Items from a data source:
Segment Open
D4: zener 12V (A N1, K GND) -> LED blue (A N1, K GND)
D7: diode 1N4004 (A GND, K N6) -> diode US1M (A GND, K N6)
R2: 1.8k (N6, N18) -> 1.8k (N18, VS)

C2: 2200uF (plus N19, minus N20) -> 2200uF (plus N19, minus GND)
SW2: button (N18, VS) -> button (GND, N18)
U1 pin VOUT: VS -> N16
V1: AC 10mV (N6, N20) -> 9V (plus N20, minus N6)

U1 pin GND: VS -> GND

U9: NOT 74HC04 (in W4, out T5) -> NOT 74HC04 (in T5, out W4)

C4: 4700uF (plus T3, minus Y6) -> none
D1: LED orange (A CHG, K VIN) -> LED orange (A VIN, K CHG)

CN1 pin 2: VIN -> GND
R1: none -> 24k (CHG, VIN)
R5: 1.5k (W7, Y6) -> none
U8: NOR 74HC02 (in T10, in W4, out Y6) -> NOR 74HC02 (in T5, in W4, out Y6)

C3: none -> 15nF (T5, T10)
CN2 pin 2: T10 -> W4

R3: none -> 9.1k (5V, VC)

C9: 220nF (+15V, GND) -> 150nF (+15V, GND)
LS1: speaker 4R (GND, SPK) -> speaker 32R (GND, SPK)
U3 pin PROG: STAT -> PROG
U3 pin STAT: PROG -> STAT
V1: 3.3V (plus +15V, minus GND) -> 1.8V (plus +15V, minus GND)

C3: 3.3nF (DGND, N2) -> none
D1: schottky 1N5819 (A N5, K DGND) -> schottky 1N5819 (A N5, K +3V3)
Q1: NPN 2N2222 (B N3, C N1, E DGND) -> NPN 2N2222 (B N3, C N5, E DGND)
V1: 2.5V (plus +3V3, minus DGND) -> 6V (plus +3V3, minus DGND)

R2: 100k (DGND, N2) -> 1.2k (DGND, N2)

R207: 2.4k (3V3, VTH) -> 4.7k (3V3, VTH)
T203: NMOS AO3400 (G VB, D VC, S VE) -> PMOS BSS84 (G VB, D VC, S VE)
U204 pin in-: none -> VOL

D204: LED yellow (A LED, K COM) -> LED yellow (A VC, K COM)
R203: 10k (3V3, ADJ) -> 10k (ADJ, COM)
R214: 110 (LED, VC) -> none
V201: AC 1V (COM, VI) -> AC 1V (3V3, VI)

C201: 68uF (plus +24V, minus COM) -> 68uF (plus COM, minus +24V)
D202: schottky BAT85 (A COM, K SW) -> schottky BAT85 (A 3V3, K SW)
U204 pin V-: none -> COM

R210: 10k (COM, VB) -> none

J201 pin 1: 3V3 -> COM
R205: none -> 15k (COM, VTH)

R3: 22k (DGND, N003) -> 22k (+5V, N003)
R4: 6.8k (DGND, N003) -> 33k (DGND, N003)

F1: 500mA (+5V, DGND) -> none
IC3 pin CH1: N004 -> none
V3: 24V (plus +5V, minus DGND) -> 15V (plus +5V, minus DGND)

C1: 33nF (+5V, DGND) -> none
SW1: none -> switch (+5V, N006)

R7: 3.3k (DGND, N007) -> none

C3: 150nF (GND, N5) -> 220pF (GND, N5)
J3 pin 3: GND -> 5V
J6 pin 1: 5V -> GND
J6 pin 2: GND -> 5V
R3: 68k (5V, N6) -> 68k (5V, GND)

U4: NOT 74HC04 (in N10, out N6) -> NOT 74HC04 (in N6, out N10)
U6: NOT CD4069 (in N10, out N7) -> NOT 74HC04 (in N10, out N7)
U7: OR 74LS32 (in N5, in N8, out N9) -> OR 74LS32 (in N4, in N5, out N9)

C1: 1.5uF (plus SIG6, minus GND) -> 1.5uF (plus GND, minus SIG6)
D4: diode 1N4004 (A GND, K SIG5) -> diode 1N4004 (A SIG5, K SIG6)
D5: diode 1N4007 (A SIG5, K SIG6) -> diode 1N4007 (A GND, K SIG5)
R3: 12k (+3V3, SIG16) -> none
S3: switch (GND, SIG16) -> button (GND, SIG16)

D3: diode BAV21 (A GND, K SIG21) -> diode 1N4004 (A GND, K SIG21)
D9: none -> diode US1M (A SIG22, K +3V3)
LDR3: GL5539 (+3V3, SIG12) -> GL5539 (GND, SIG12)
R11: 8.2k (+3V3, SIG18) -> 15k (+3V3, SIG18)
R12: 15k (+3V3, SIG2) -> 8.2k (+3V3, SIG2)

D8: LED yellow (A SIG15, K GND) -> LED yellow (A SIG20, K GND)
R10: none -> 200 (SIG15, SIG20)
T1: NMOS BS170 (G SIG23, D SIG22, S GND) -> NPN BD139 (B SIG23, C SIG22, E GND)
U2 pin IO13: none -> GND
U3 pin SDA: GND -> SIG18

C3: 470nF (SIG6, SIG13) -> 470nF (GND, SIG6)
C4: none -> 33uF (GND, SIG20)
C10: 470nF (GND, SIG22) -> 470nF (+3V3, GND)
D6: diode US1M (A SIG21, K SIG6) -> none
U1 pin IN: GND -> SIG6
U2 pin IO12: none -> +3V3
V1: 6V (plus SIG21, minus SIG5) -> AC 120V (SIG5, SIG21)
Segment Closed
▸ ACTIVITY: Check every line of the entries for the string "PROG". Give only the number of lines that hold it.

▸ ANSWER TO THIS TASK: 2